» **Data to examine**
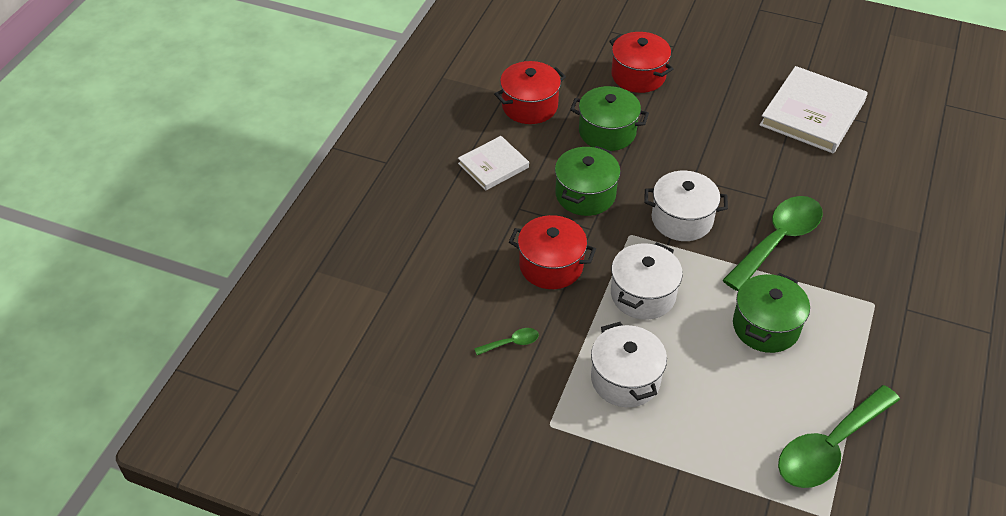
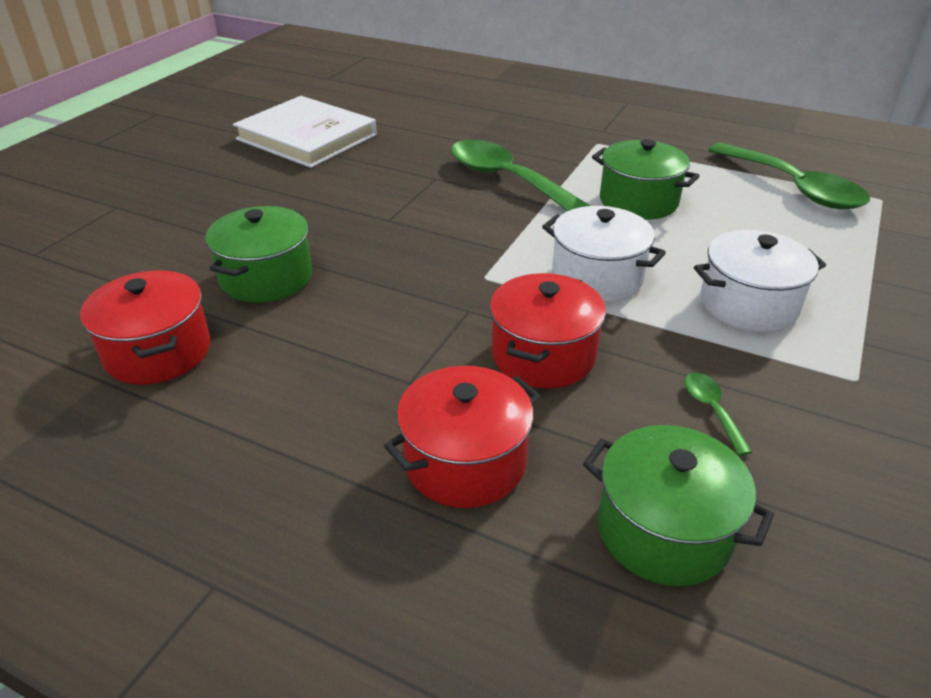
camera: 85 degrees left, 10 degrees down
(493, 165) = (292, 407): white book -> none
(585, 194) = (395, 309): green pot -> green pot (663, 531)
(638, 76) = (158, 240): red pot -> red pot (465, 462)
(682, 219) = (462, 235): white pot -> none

» **Work item**
What you produce must match the listing word for word, with no images in it.

» **Exercise result**
camera: 85 degrees left, 10 degrees down
(493, 165) = (292, 407): white book -> none
(585, 194) = (395, 309): green pot -> green pot (663, 531)
(638, 76) = (158, 240): red pot -> red pot (465, 462)
(682, 219) = (462, 235): white pot -> none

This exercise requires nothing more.